* [Data in this exercise]
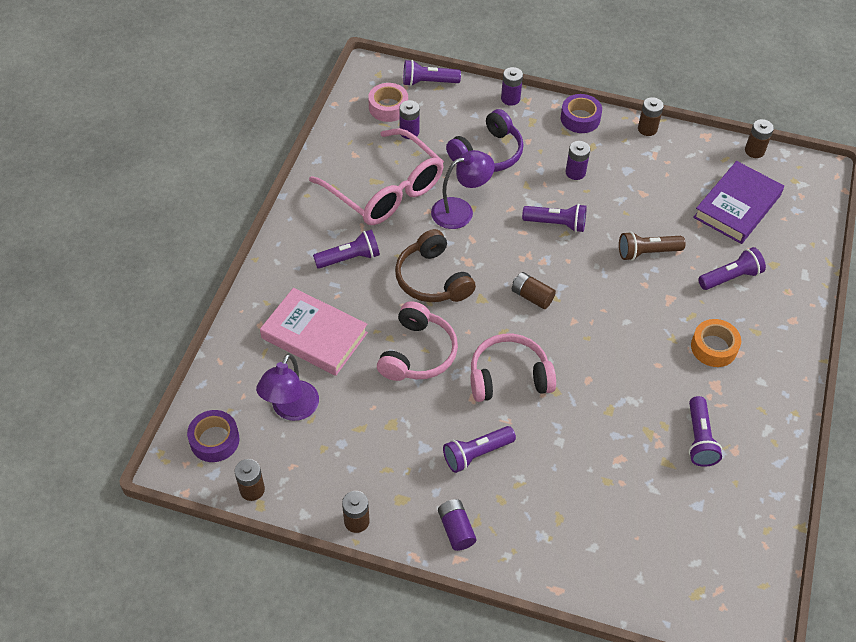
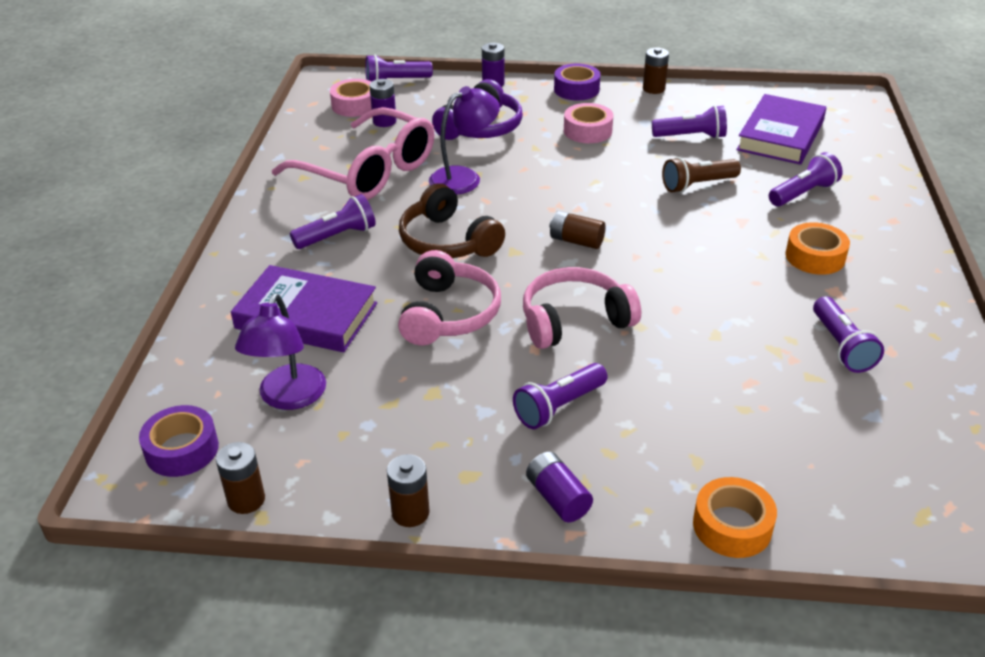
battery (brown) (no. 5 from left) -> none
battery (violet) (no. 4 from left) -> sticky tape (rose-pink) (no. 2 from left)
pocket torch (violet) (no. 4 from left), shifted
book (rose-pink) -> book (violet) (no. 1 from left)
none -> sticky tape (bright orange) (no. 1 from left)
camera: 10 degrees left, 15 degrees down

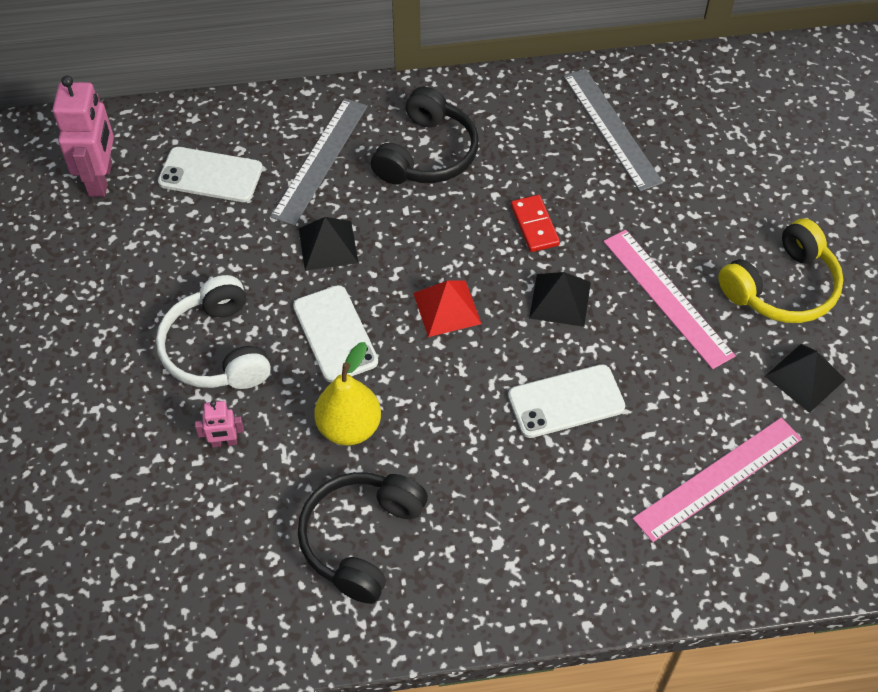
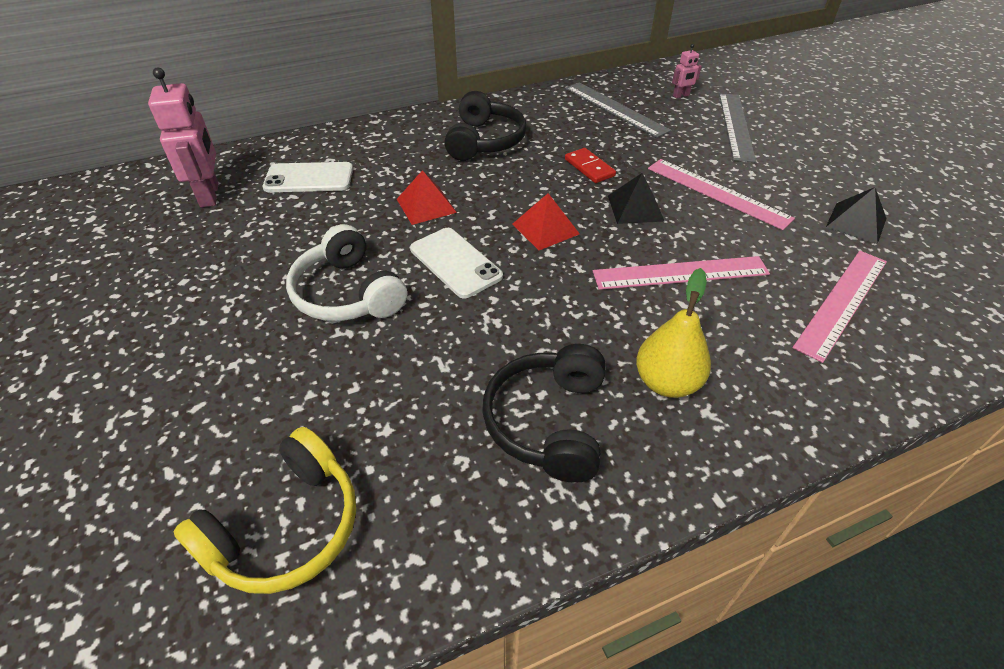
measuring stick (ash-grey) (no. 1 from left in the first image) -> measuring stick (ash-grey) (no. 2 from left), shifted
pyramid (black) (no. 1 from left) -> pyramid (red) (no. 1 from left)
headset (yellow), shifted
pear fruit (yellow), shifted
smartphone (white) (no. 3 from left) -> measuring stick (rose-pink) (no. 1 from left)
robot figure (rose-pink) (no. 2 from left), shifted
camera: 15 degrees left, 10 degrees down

--

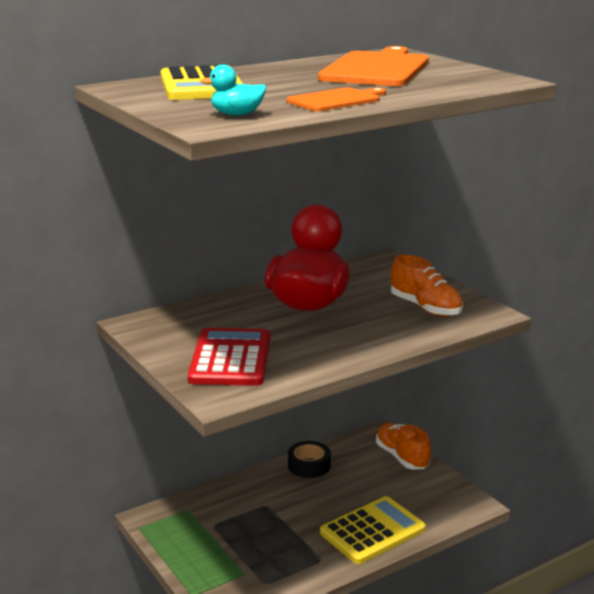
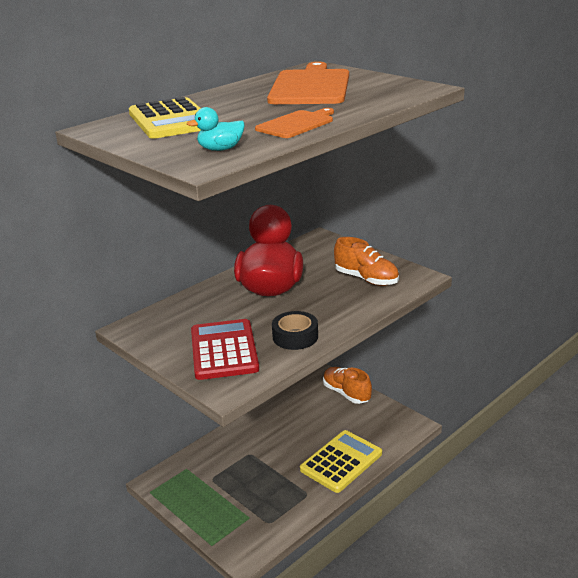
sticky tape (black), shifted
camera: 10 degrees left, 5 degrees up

* [Exercise instructions] Would you output, from the records above, exactly the run of lines that starts at the line containing "battery (brown) (no. 5 from left) -> none" and ends at the line containing "none -> sticky", and only that run?

* [Answer for this exercise]
battery (brown) (no. 5 from left) -> none
battery (violet) (no. 4 from left) -> sticky tape (rose-pink) (no. 2 from left)
pocket torch (violet) (no. 4 from left), shifted
book (rose-pink) -> book (violet) (no. 1 from left)
none -> sticky tape (bright orange) (no. 1 from left)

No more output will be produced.